* _TASK TO COMPLETE_
Omit the images. Restate all of the records word for word.

* _AVAILABLE DATA_
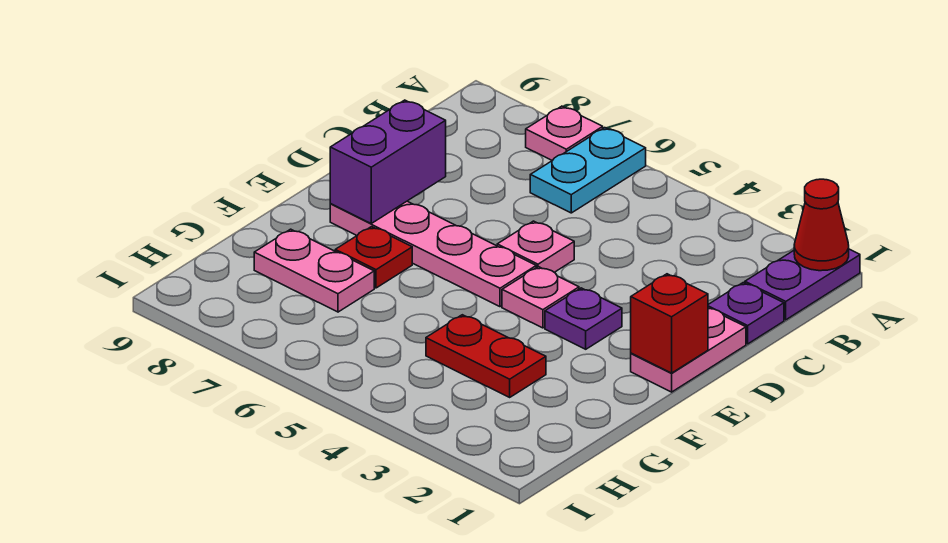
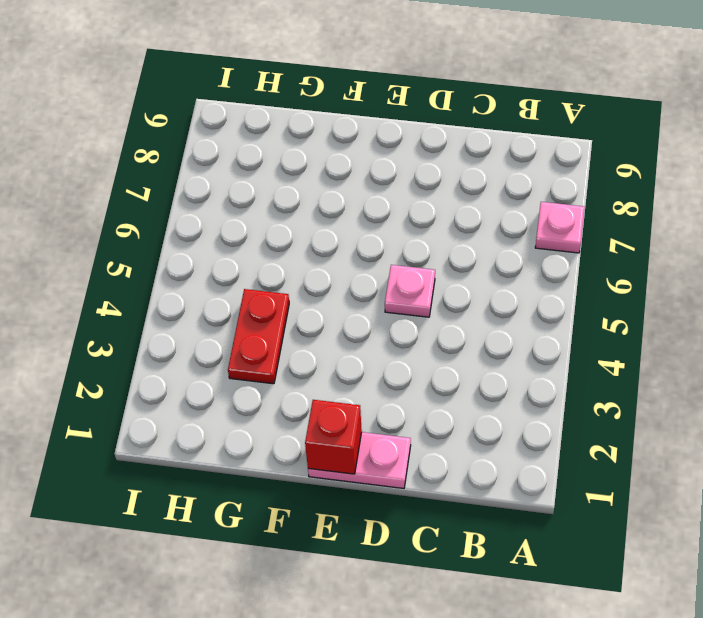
none -> purple 1x2 plate [745,249,860,320]
none -> cyan 1x2 plate [530,128,646,213]
none -> purple 1x1 plate [708,283,784,344]

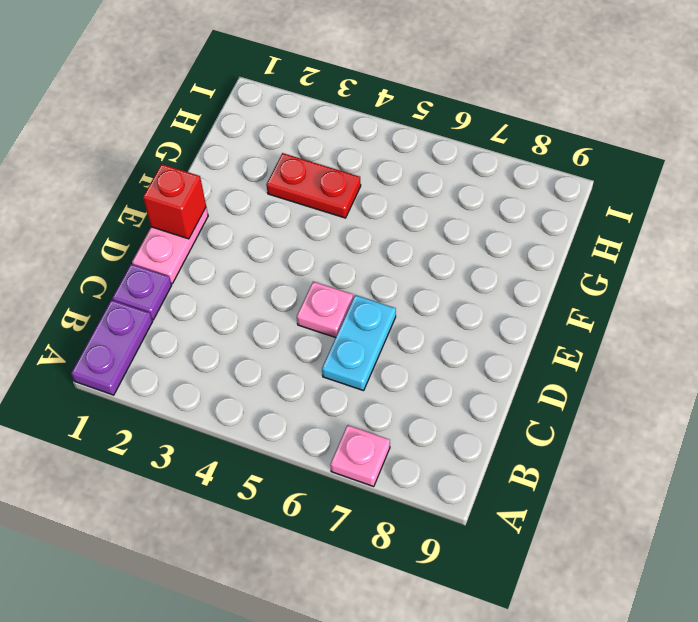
cyan 1x2 plate [322,295,396,391] -> cyan 1x2 plate moved to [530,128,646,213]
none -> purple 1x1 plate [545,288,622,349]
none -> pink 1x1 plate [502,267,579,328]
none -> pink 1x4 plate [330,201,536,307]

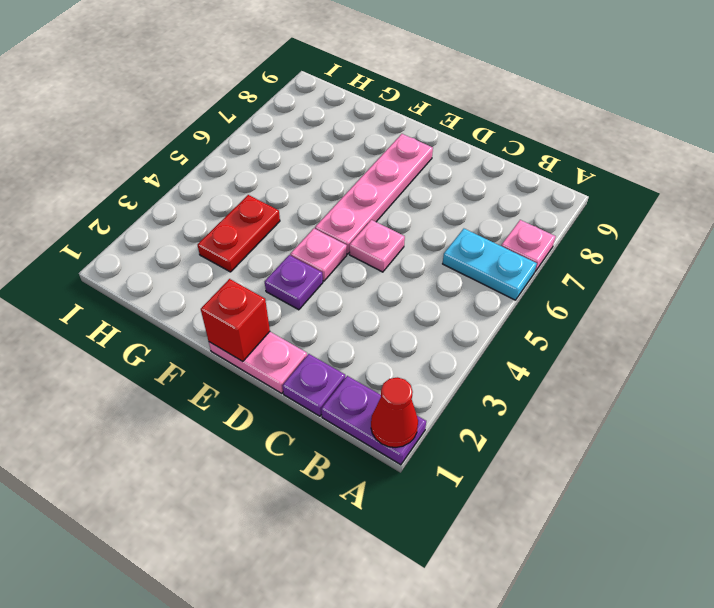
none -> red 1x1 plate [335,227,412,288]
none -> pink 1x2 plate [254,229,374,312]
none -> purple 1x2 brick [330,100,446,223]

* _PROBLEM SOLUTION_
none -> purple 1x2 plate [745,249,860,320]
none -> cyan 1x2 plate [530,128,646,213]
none -> purple 1x1 plate [708,283,784,344]

cyan 1x2 plate [322,295,396,391] -> cyan 1x2 plate moved to [530,128,646,213]
none -> purple 1x1 plate [545,288,622,349]
none -> pink 1x1 plate [502,267,579,328]
none -> pink 1x4 plate [330,201,536,307]

none -> red 1x1 plate [335,227,412,288]
none -> pink 1x2 plate [254,229,374,312]
none -> purple 1x2 brick [330,100,446,223]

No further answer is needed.